BRIEF: Retype, word for word, every line of the records below starting at the one that contains "white brick E1:F2" and ending at the one that contains "blue plate F7"; include both of those lines and nothing more.

EXCERPTED RECORDS:
--- START ---
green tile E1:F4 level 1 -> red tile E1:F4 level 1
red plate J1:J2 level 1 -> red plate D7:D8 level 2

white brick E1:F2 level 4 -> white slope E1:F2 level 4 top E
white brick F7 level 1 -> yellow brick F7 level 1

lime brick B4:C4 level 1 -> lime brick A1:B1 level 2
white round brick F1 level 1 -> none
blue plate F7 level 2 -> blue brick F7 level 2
--- END ---
--- START ---
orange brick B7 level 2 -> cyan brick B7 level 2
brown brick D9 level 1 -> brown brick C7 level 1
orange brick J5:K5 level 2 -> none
--- END ---
OUTPUT FOR THIS EXERCISE:
white brick E1:F2 level 4 -> white slope E1:F2 level 4 top E
white brick F7 level 1 -> yellow brick F7 level 1

lime brick B4:C4 level 1 -> lime brick A1:B1 level 2
white round brick F1 level 1 -> none
blue plate F7 level 2 -> blue brick F7 level 2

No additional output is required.